Dataset items:
(begin)

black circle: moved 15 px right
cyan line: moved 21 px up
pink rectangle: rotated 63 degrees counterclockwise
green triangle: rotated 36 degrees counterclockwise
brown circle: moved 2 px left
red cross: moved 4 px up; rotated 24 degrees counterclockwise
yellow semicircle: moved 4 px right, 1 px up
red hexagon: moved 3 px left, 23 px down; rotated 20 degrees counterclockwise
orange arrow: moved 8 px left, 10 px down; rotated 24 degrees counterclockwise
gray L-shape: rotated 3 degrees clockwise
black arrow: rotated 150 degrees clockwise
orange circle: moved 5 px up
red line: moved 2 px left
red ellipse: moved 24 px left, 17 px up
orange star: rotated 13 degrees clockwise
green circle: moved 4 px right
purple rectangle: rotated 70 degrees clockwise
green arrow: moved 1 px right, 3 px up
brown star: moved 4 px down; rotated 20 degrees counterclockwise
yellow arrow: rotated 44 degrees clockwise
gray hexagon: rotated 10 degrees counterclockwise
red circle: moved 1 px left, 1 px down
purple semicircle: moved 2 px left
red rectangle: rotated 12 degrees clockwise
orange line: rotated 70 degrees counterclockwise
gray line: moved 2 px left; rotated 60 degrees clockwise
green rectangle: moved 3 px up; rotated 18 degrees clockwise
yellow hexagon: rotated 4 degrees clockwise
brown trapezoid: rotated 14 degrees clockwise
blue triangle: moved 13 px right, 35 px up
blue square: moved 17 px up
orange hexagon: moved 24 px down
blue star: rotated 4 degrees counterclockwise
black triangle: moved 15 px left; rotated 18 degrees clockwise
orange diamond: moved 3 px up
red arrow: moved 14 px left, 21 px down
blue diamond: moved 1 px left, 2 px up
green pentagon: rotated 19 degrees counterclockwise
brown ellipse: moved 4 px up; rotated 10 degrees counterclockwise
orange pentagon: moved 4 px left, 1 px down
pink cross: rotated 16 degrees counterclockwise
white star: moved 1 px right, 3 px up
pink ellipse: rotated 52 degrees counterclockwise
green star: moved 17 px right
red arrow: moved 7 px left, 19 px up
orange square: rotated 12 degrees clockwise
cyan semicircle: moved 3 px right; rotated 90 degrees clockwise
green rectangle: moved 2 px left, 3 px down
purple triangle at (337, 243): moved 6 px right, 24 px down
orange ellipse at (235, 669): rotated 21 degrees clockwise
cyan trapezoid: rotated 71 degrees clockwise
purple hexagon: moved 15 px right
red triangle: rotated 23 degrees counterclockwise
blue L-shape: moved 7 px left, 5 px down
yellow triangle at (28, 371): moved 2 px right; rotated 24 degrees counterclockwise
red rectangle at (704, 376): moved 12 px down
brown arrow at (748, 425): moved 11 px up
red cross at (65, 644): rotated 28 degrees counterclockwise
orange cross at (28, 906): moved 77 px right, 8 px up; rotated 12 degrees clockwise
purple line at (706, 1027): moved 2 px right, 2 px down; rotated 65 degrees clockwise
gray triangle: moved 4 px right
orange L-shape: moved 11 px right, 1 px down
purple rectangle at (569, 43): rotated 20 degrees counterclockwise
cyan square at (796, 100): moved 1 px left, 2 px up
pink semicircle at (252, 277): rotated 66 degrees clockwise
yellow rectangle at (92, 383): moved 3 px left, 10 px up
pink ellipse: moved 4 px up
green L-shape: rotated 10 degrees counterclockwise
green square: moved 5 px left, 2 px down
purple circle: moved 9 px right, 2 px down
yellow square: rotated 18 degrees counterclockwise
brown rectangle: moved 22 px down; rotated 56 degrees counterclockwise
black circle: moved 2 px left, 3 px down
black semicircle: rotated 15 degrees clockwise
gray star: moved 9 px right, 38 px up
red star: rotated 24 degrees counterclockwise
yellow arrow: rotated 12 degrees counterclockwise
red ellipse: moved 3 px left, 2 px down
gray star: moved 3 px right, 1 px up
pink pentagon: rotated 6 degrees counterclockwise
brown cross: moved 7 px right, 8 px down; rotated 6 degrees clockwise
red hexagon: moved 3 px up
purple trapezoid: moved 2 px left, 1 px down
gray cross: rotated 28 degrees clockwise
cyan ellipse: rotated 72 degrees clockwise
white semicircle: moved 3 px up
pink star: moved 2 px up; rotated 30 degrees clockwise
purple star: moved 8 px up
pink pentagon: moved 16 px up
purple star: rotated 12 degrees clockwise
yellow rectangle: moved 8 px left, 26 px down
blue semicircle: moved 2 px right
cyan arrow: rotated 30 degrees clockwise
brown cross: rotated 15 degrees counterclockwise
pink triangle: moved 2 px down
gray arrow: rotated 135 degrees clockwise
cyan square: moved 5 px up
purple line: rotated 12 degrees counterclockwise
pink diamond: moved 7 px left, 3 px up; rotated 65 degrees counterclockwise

(end)

### PROBLEM:
Copy out, line for line, everything in the material above from its first line down to the line containing "orange circle: moved 5 px up", both ends included.

### EXERCISE ANSWER:
black circle: moved 15 px right
cyan line: moved 21 px up
pink rectangle: rotated 63 degrees counterclockwise
green triangle: rotated 36 degrees counterclockwise
brown circle: moved 2 px left
red cross: moved 4 px up; rotated 24 degrees counterclockwise
yellow semicircle: moved 4 px right, 1 px up
red hexagon: moved 3 px left, 23 px down; rotated 20 degrees counterclockwise
orange arrow: moved 8 px left, 10 px down; rotated 24 degrees counterclockwise
gray L-shape: rotated 3 degrees clockwise
black arrow: rotated 150 degrees clockwise
orange circle: moved 5 px up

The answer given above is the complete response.